● **What to work on**: Retype exactly the lines from the one holding "orange brick E4" through the final line of the data, both included.

● **Given data**:
┌──
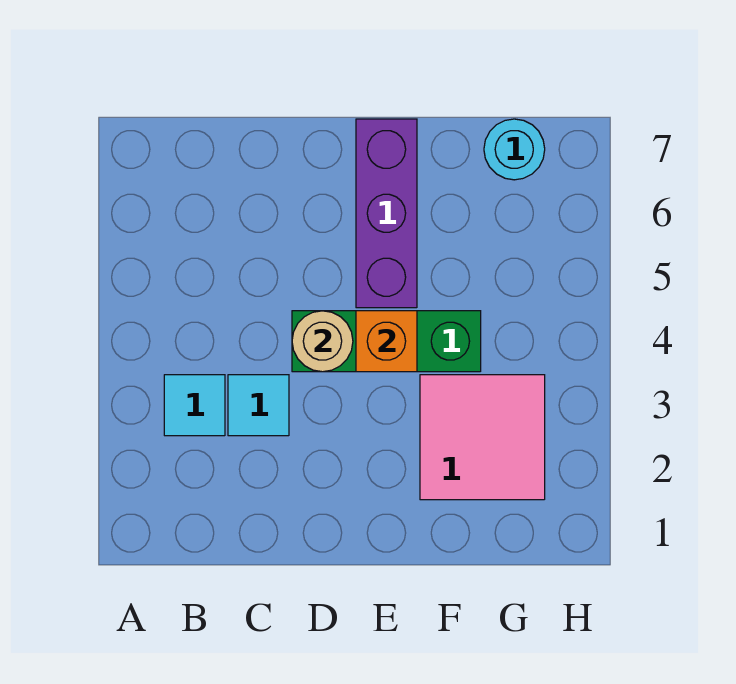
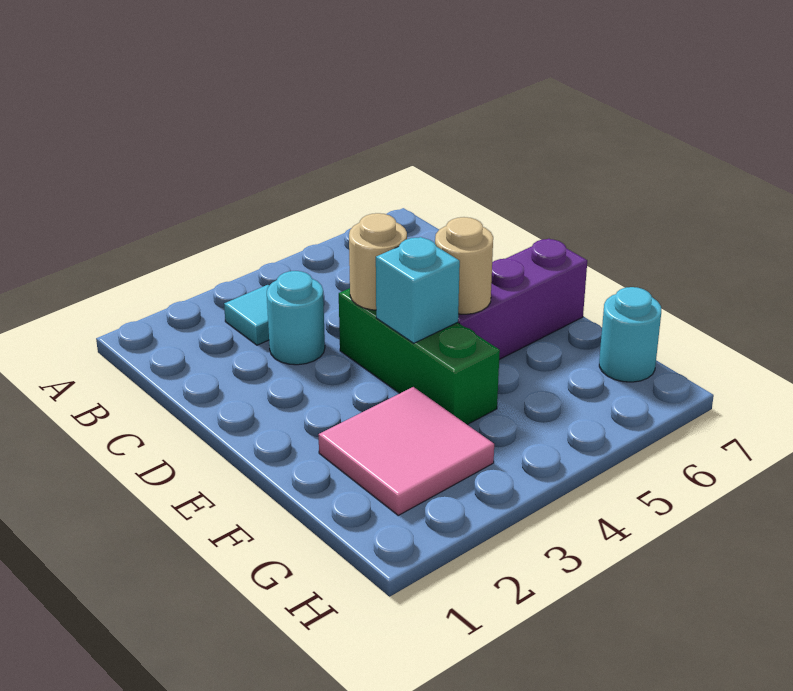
cyan tile C3 level 1 -> cyan round brick C3 level 1
orange brick E4 level 2 -> cyan brick E4 level 2
none -> tan round brick E5 level 2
└──
● **Response box**:
orange brick E4 level 2 -> cyan brick E4 level 2
none -> tan round brick E5 level 2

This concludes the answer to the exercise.